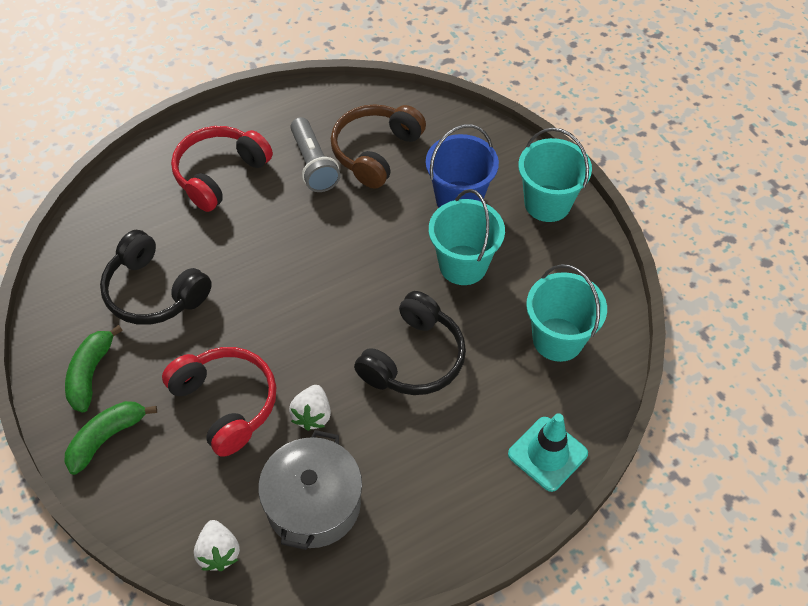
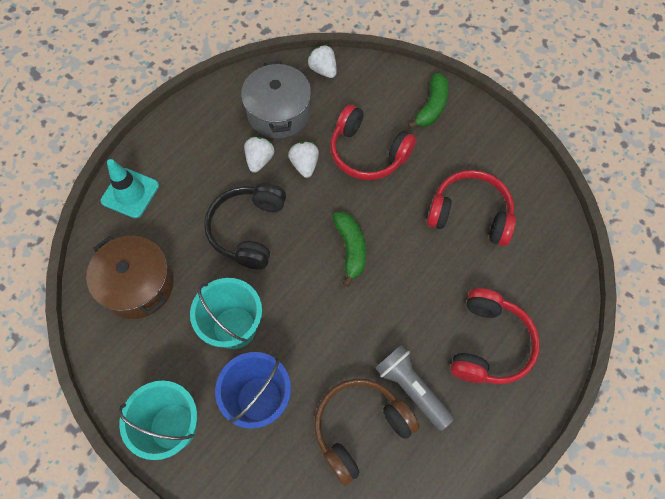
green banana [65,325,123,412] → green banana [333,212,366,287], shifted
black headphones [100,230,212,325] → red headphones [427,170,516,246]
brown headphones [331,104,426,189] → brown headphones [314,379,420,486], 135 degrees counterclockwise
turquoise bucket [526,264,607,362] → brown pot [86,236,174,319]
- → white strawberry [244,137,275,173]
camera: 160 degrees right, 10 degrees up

-- Problem --
Whichever lines of the records above hold the word "brown" should all be copied out.

-- Solution for this exercise --
brown headphones [331,104,426,189] → brown headphones [314,379,420,486], 135 degrees counterclockwise
turquoise bucket [526,264,607,362] → brown pot [86,236,174,319]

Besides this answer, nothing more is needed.